(Records from a collection)
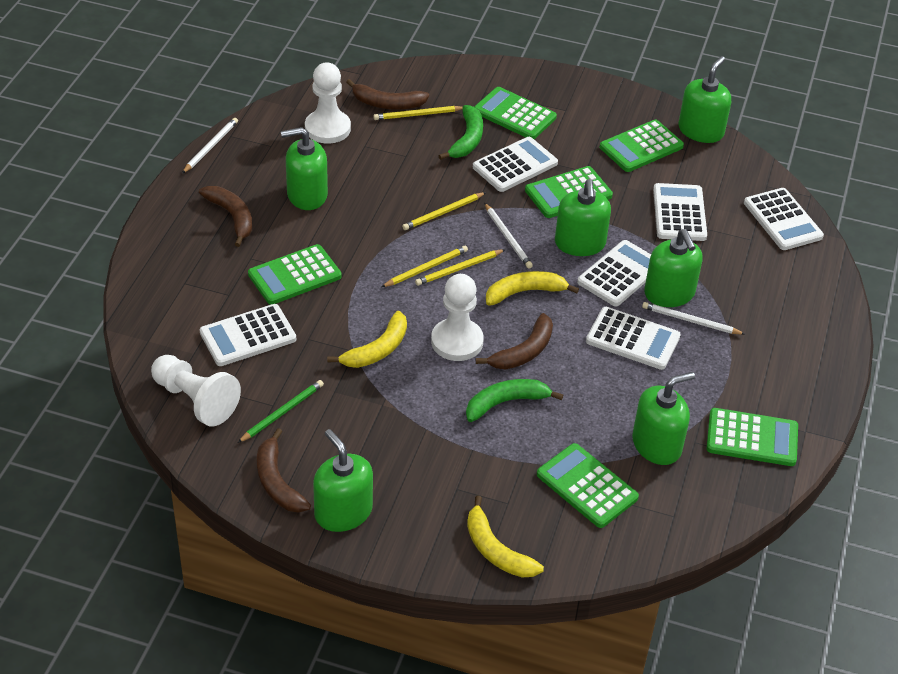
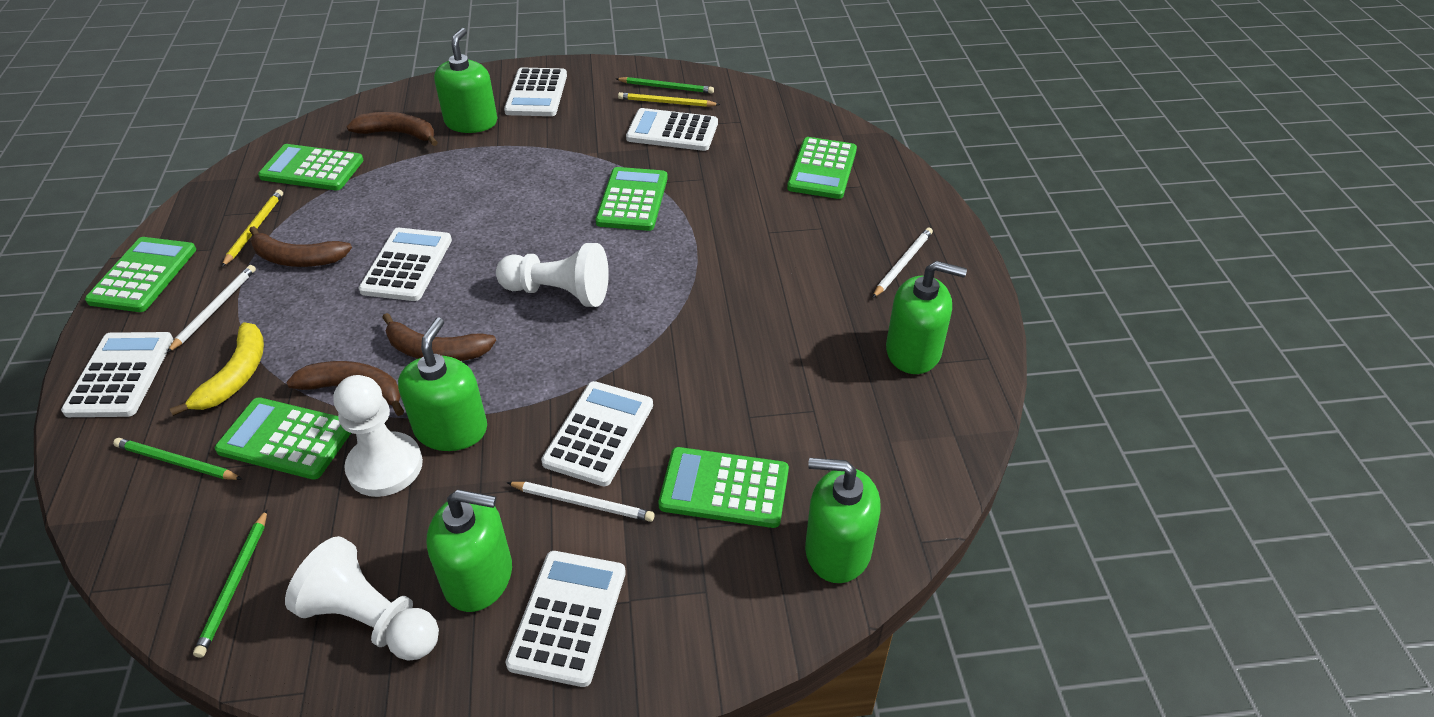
green banana: [439,105,483,160] [466,379,563,422] = 2 -> none = 0
green pencil: [238,380,324,443] = 1 -> [113,438,242,480] [193,509,267,658] [616,77,714,94] = 3
green soap dispenser: [281,127,328,210] [313,429,373,532] [555,179,611,256] [632,372,695,465] [644,229,703,307] [679,56,731,143] = 6 -> [398,318,487,451] [426,490,512,612] [434,28,497,133] [805,458,880,583] [886,261,967,374] = 5
yellow banana: [327,311,407,368] [467,496,544,577] [486,271,579,306] = 3 -> [170,322,264,416] = 1
yellow pencil: [373,106,463,120] [382,245,468,287] [402,192,486,230] [415,249,506,286] = 4 -> [222,190,283,267] [618,92,720,107] = 2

EXERCISE: Answer with a number only: how many lines above have the word "banana"?

YOUR RESPONSE: 2